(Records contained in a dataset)
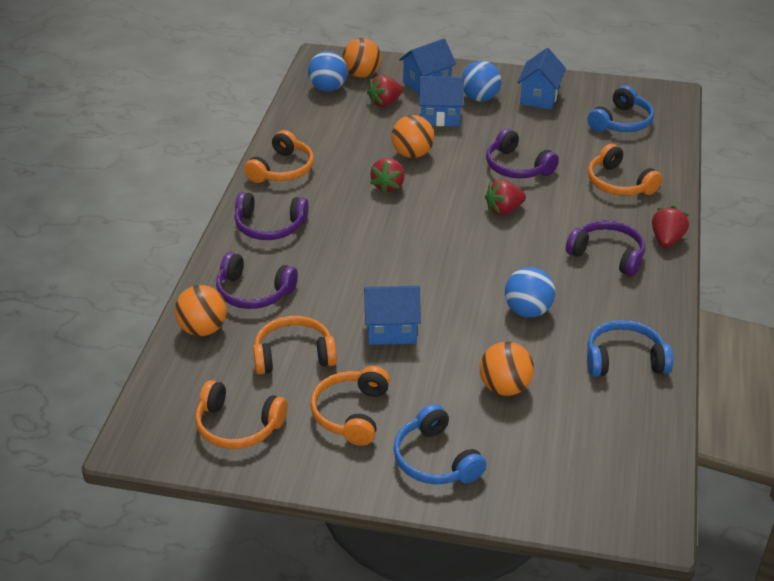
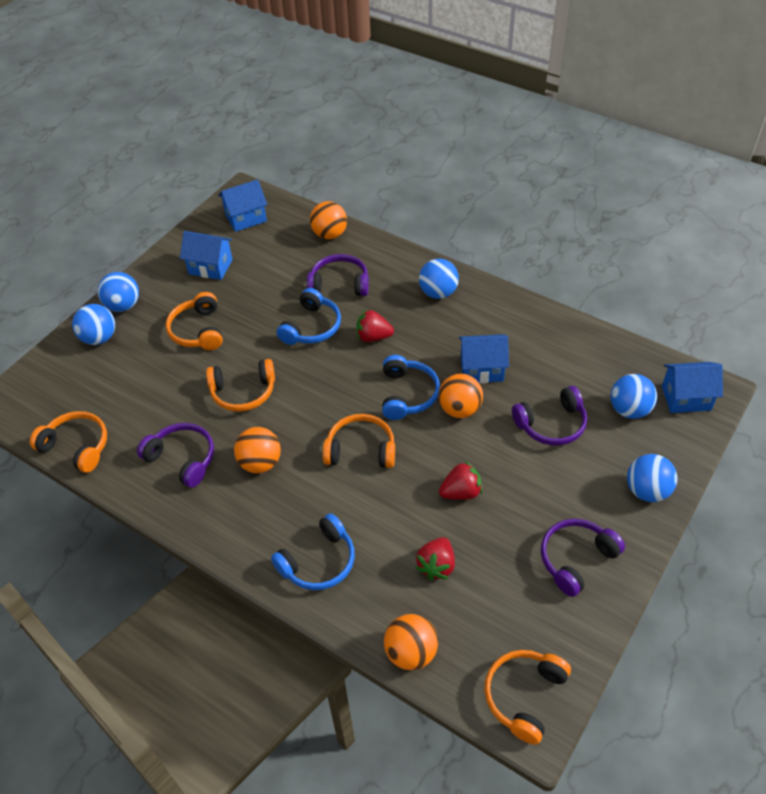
blue ball: 3 -> 5
red strawberry: 4 -> 3

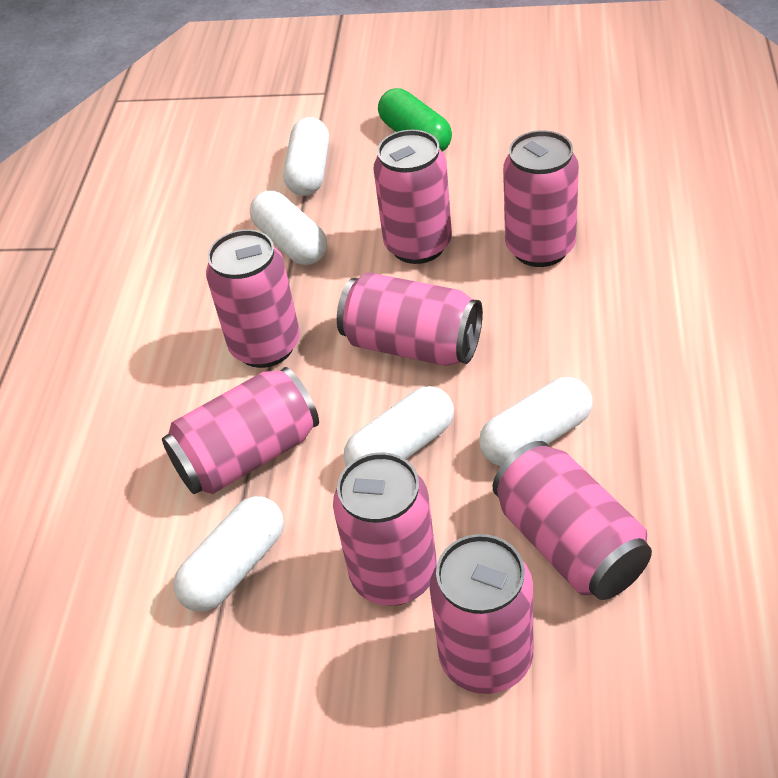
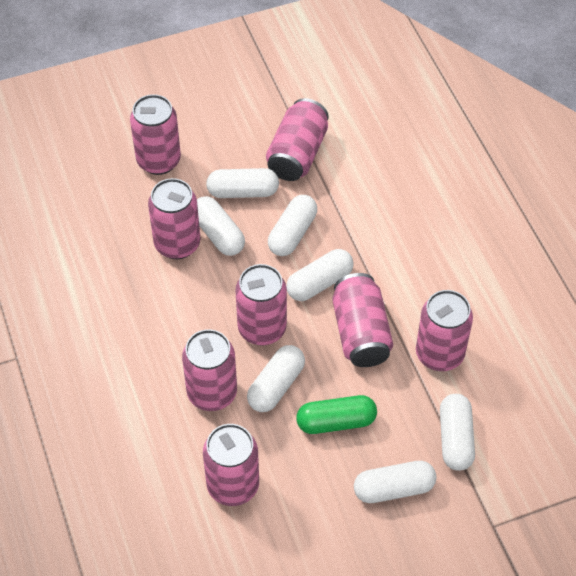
white capsule: 5 -> 7

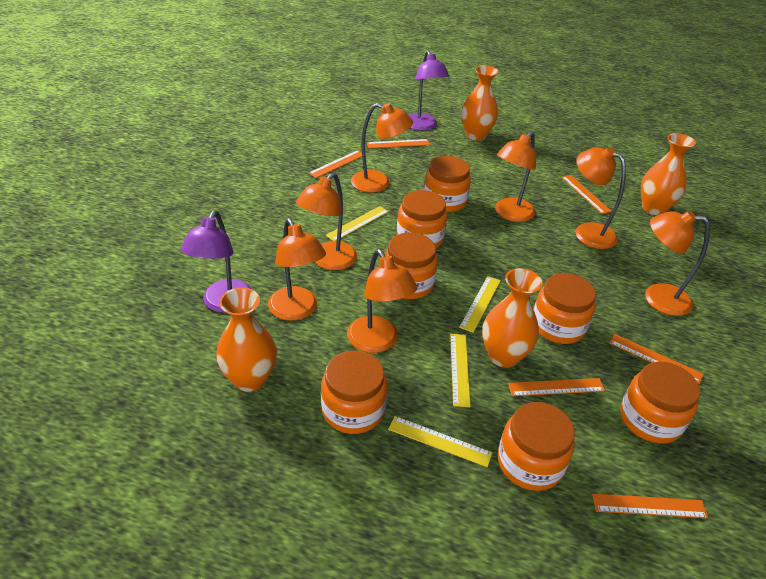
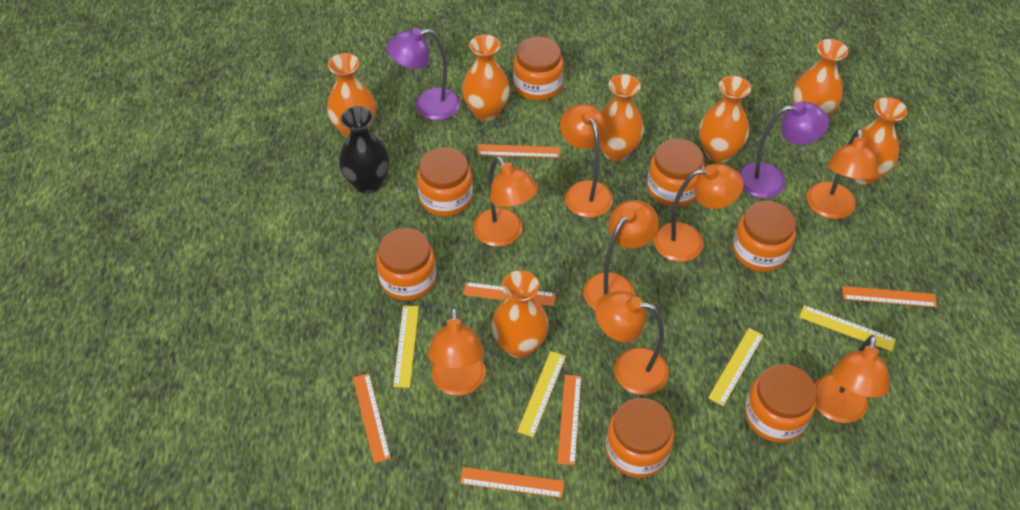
black vase: 0 -> 1
orange lamp: 7 -> 8
orange vase: 4 -> 7

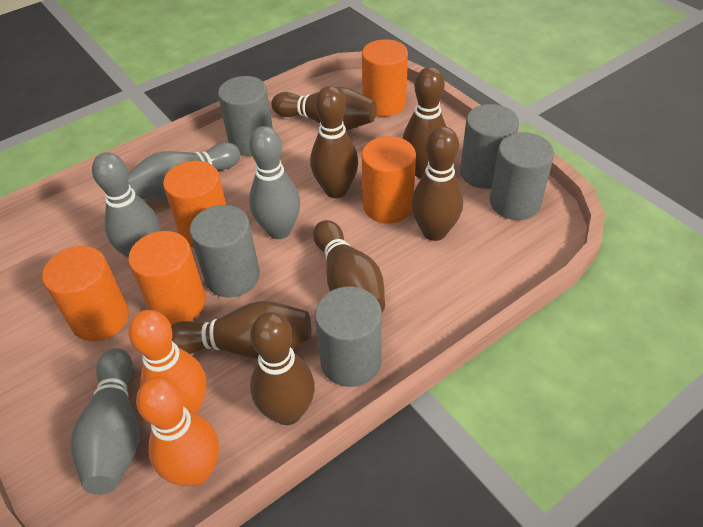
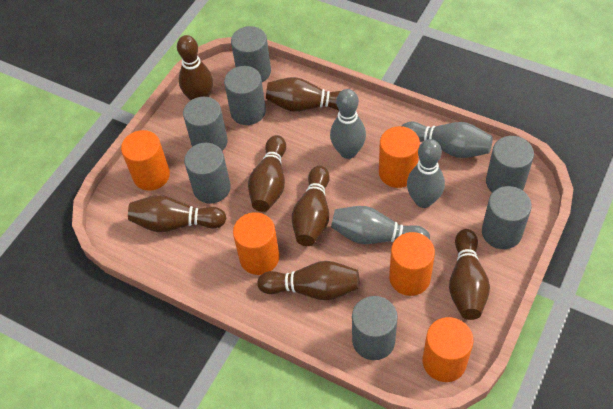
grey cylinder: 5 -> 7
orange bowling pin: 2 -> 0

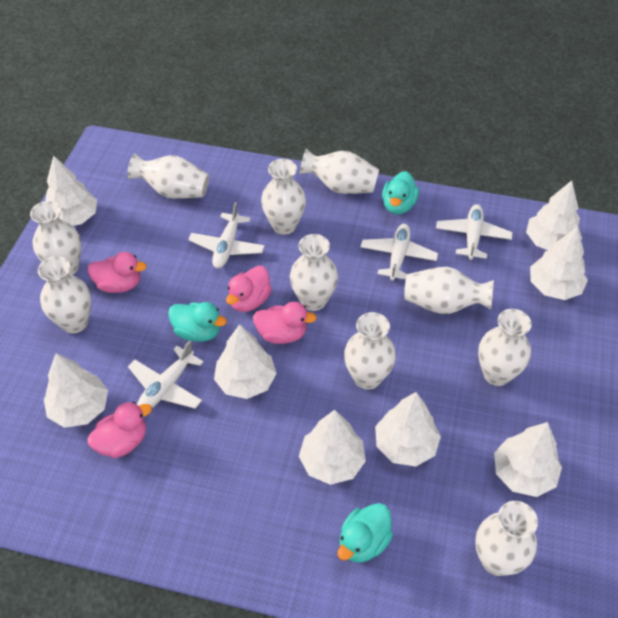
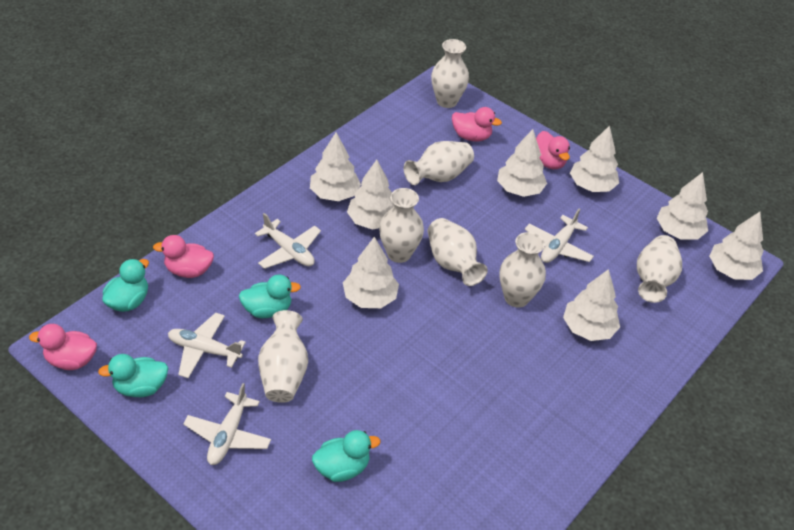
turquoise duck: 3 -> 4
white vase: 10 -> 7

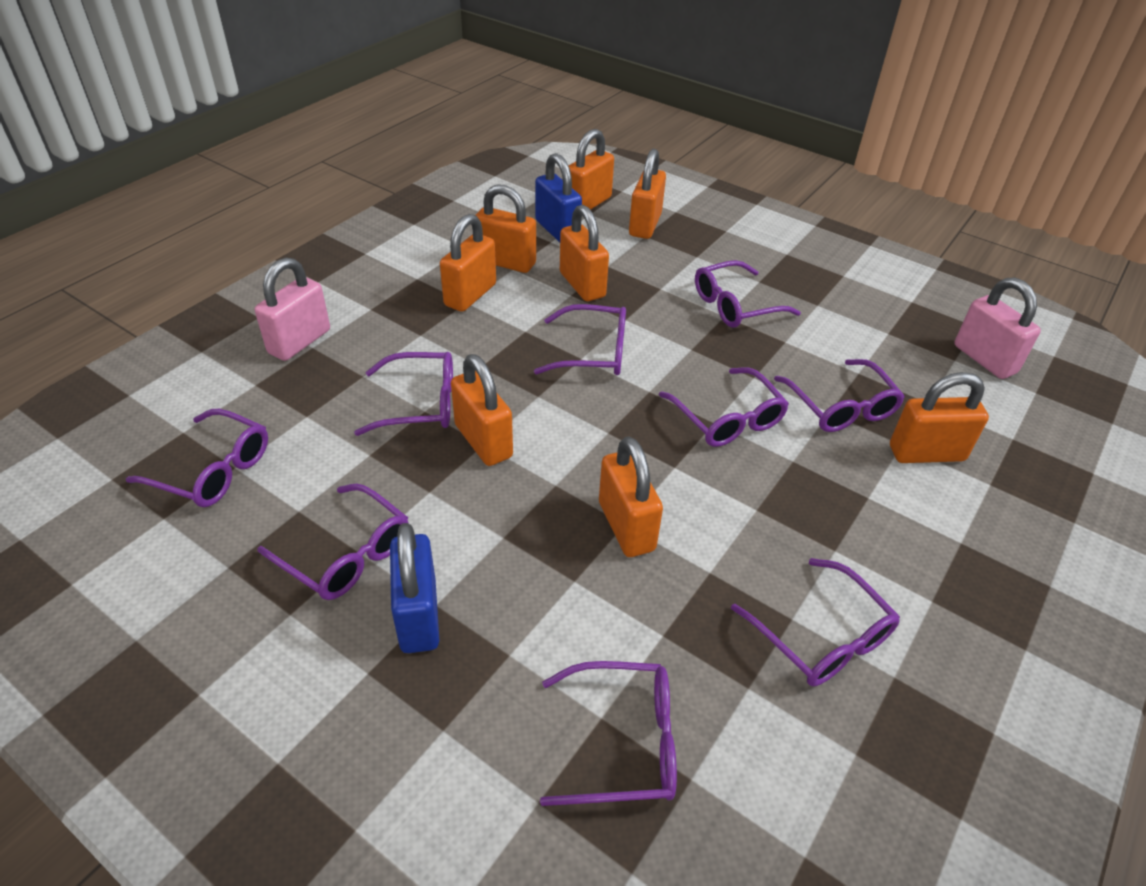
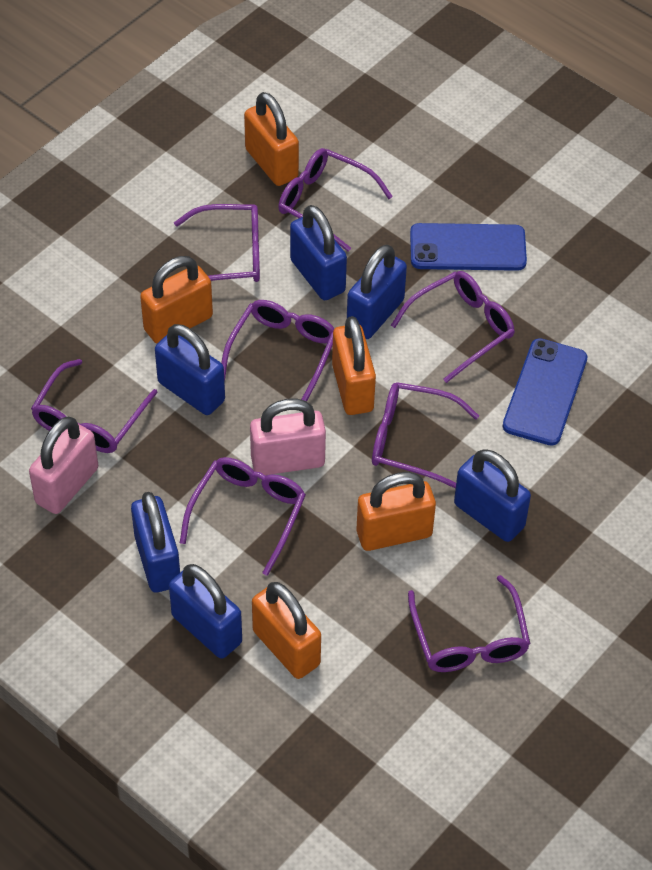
blue padlock: 2 -> 6
blue phone: 0 -> 2
orange padlock: 8 -> 5
purple glasses: 9 -> 8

§ Task statement
In your copy of the records above, include no pictures and match every line exactly.

§ Output of the task
blue ball: 3 -> 5
red strawberry: 4 -> 3

white capsule: 5 -> 7

black vase: 0 -> 1
orange lamp: 7 -> 8
orange vase: 4 -> 7

grey cylinder: 5 -> 7
orange bowling pin: 2 -> 0

turquoise duck: 3 -> 4
white vase: 10 -> 7

blue padlock: 2 -> 6
blue phone: 0 -> 2
orange padlock: 8 -> 5
purple glasses: 9 -> 8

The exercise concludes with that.